The entries below should be given again exactly, minus their pictures.

GIVEN RECORDS Block Start

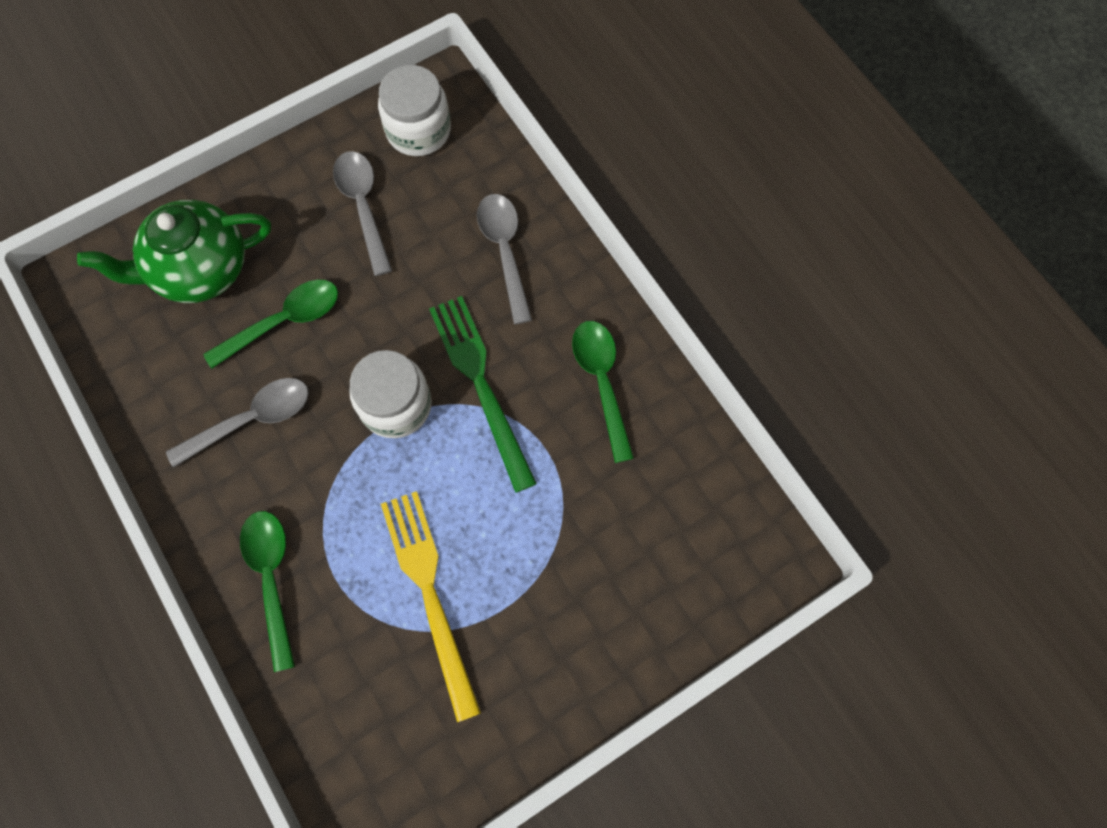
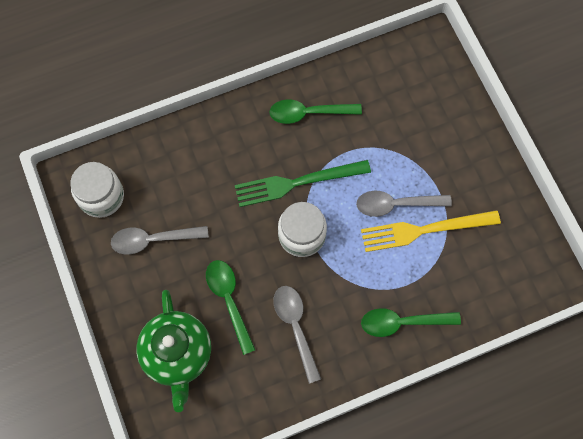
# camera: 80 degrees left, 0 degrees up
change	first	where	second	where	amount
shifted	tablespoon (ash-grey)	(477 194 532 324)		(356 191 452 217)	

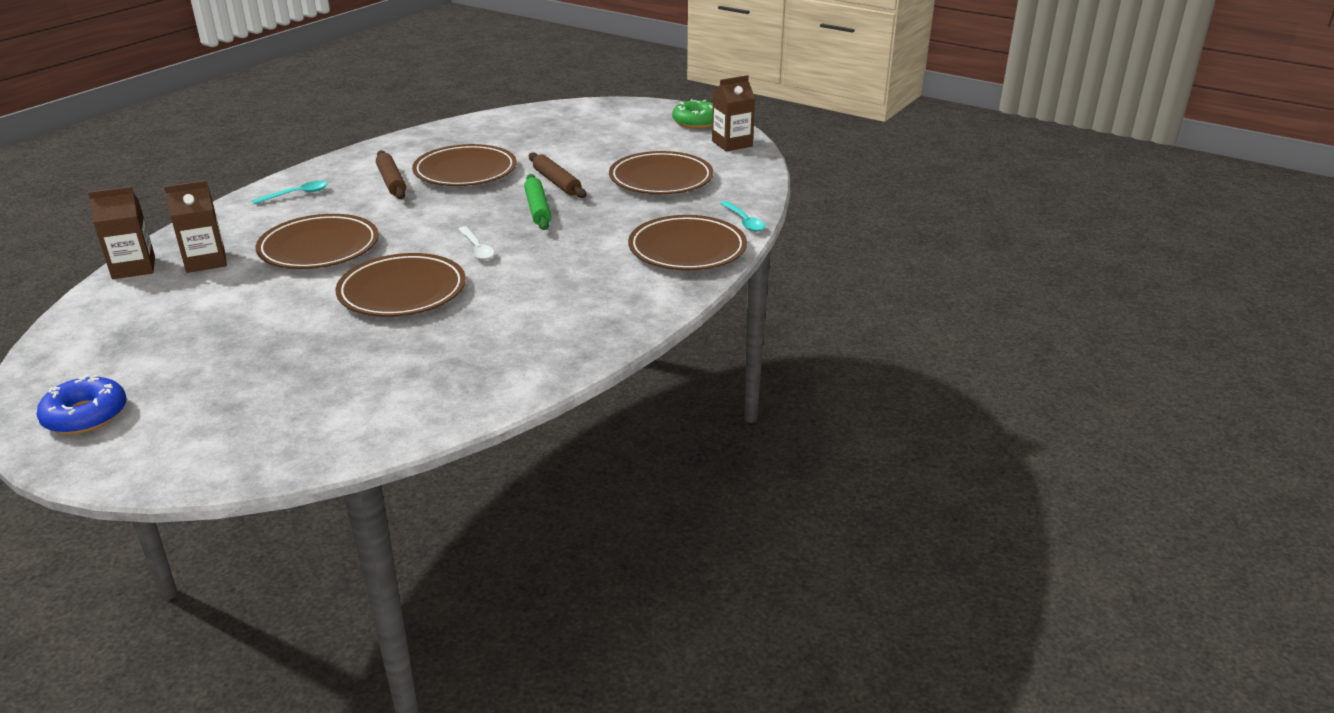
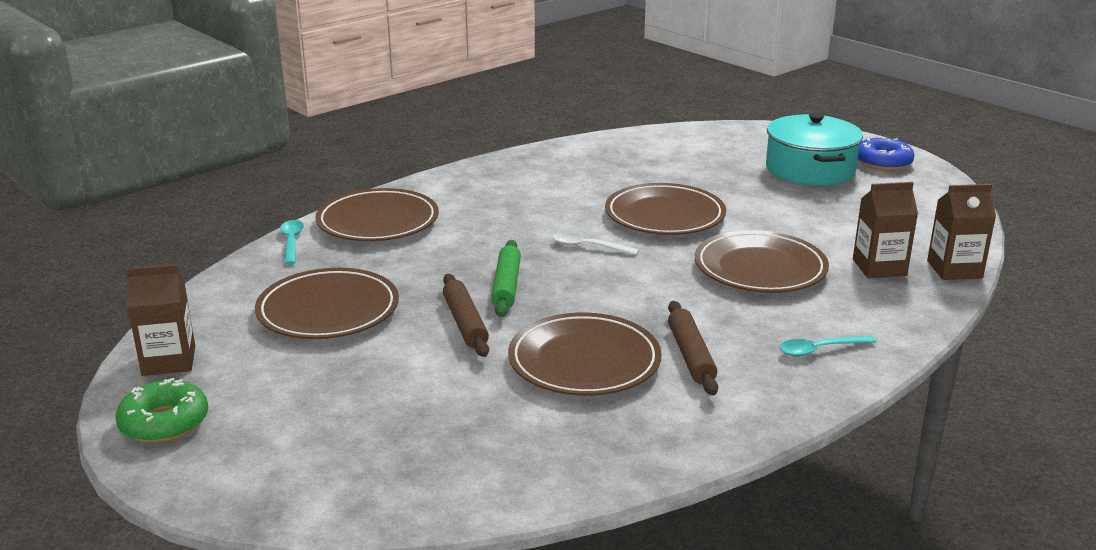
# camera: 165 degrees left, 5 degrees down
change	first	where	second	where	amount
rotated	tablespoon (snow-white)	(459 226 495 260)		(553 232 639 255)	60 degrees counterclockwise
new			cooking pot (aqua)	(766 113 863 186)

GIVEN RECORDS Block End

SOLUTION FOR THIS PROBLEM ▸
# camera: 80 degrees left, 0 degrees up
change	first	where	second	where	amount
shifted	tablespoon (ash-grey)	(477 194 532 324)		(356 191 452 217)	

# camera: 165 degrees left, 5 degrees down
change	first	where	second	where	amount
rotated	tablespoon (snow-white)	(459 226 495 260)		(553 232 639 255)	60 degrees counterclockwise
new			cooking pot (aqua)	(766 113 863 186)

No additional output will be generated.